## TASK TO COMPLETE
The lines below, from the one holding "(263, 251) = (186, 364): black" through the one holding "(507, 176) = (598, 164): none", are to be restated word for word, with all images left out.

Items from a data source:
>>>
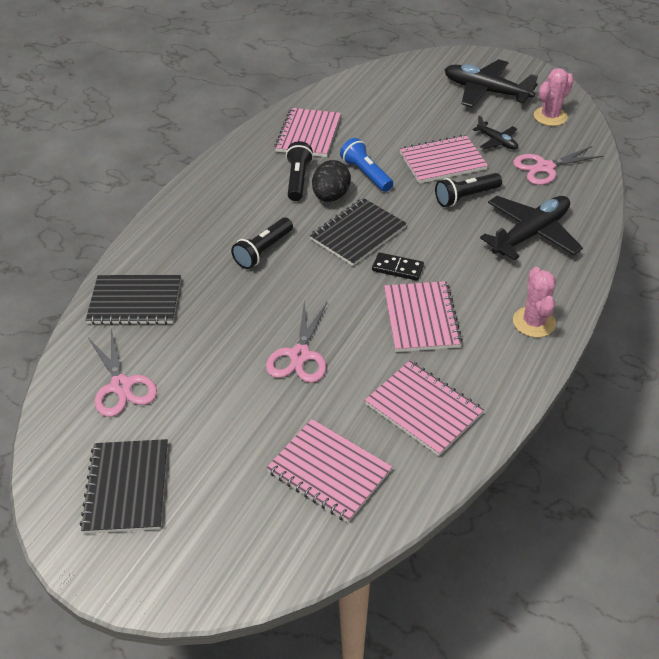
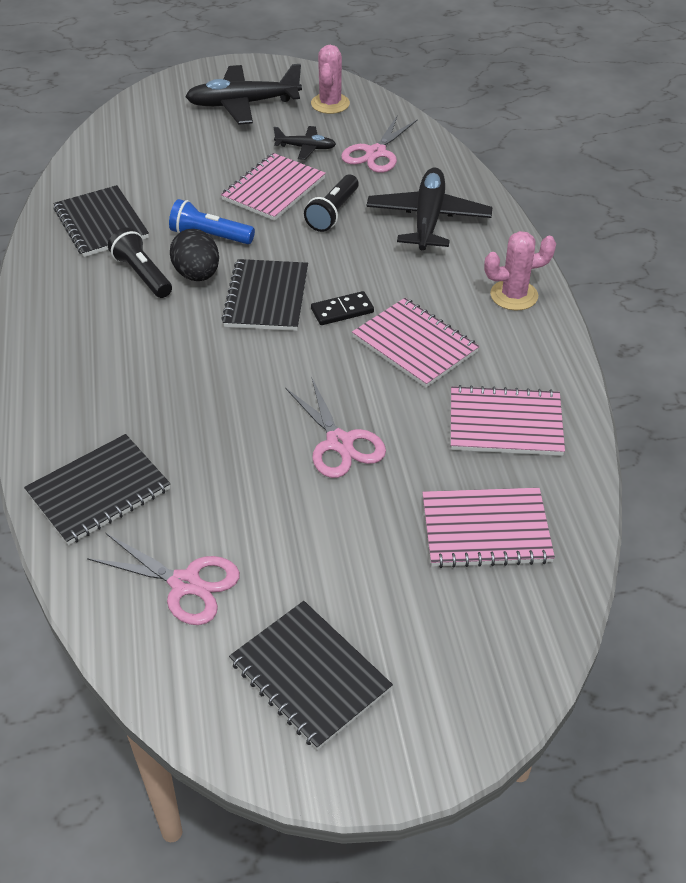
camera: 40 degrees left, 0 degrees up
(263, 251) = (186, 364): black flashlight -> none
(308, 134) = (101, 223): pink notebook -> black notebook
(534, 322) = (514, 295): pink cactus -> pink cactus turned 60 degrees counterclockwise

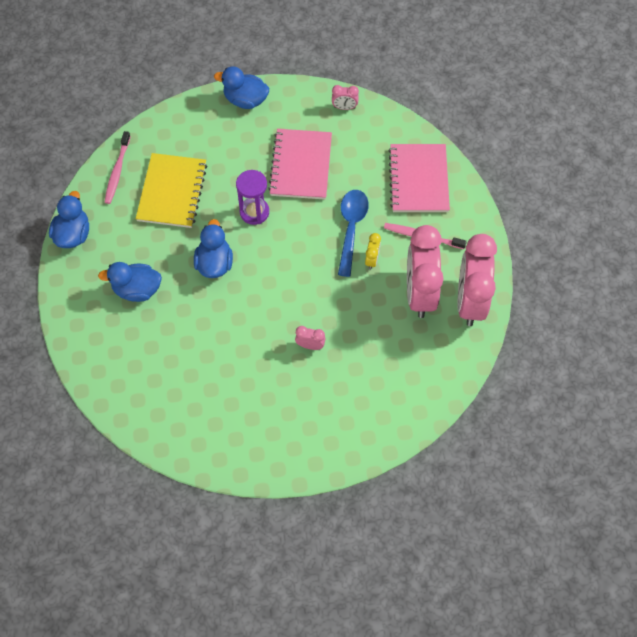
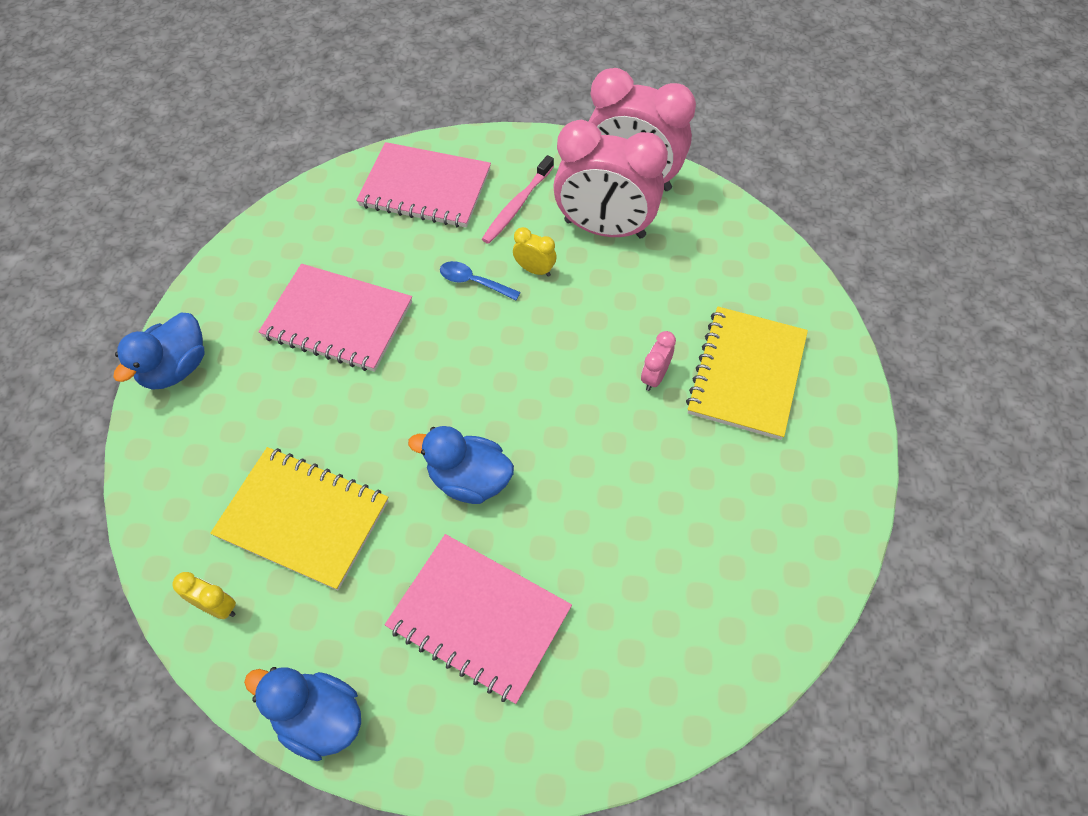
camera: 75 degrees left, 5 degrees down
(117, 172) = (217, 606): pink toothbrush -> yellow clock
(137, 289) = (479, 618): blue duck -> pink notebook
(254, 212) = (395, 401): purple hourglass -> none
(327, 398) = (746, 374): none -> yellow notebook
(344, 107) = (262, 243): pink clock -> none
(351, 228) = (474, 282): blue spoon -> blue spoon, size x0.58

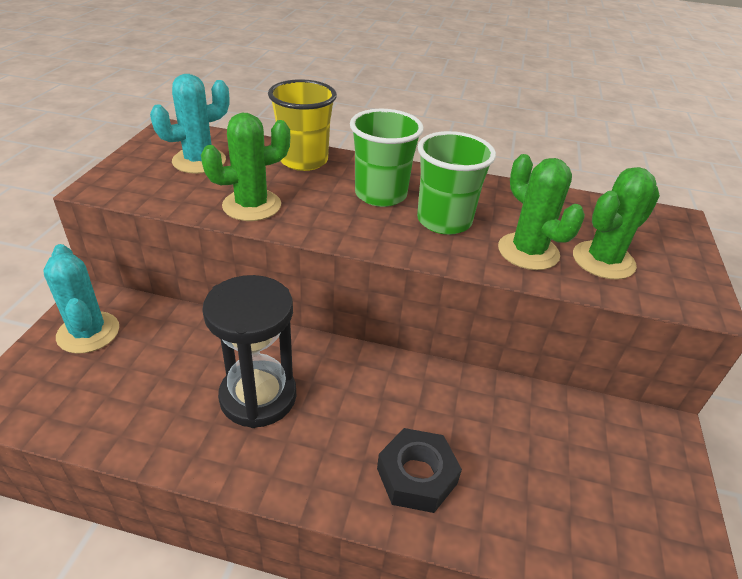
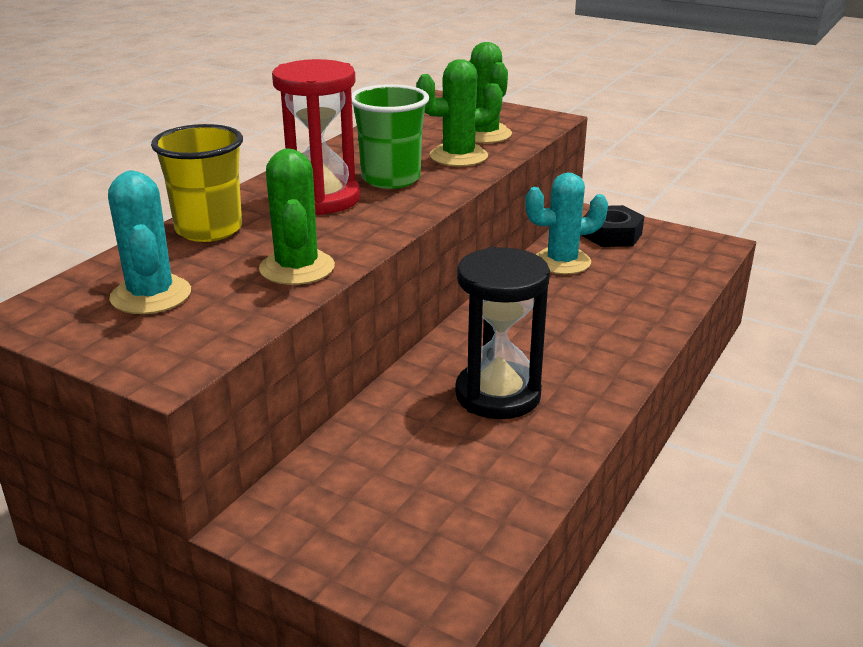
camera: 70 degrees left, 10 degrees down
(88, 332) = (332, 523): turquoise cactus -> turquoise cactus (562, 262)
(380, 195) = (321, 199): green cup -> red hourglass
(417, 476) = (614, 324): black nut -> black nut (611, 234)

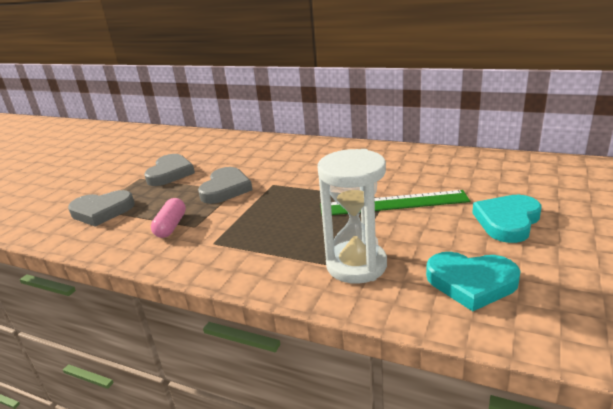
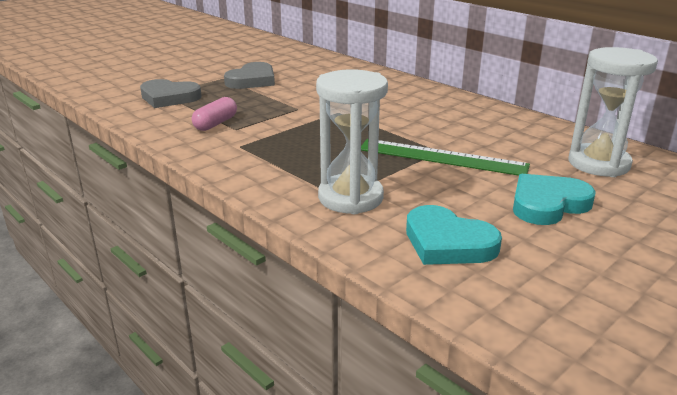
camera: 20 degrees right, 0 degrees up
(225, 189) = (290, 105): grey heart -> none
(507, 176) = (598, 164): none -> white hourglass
<<<
>>>
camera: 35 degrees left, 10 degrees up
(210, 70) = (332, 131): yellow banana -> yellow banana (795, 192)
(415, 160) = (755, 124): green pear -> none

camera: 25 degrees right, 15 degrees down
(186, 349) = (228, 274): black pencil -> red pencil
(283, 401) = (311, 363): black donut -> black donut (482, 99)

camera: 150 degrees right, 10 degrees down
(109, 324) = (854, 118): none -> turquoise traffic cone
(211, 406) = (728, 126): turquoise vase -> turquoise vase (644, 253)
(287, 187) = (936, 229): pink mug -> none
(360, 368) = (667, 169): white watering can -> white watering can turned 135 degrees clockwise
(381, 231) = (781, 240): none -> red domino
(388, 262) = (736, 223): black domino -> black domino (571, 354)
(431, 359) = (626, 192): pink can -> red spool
<<<
## ANSWER TO THE EXERCISE
(263, 251) = (186, 364): black flashlight -> none
(308, 134) = (101, 223): pink notebook -> black notebook
(534, 322) = (514, 295): pink cactus -> pink cactus turned 60 degrees counterclockwise

camera: 75 degrees left, 5 degrees down
(117, 172) = (217, 606): pink toothbrush -> yellow clock
(137, 289) = (479, 618): blue duck -> pink notebook
(254, 212) = (395, 401): purple hourglass -> none
(327, 398) = (746, 374): none -> yellow notebook
(344, 107) = (262, 243): pink clock -> none
(351, 228) = (474, 282): blue spoon -> blue spoon, size x0.58

camera: 70 degrees left, 10 degrees down
(88, 332) = (332, 523): turquoise cactus -> turquoise cactus (562, 262)
(380, 195) = (321, 199): green cup -> red hourglass
(417, 476) = (614, 324): black nut -> black nut (611, 234)

camera: 20 degrees right, 0 degrees up
(225, 189) = (290, 105): grey heart -> none
(507, 176) = (598, 164): none -> white hourglass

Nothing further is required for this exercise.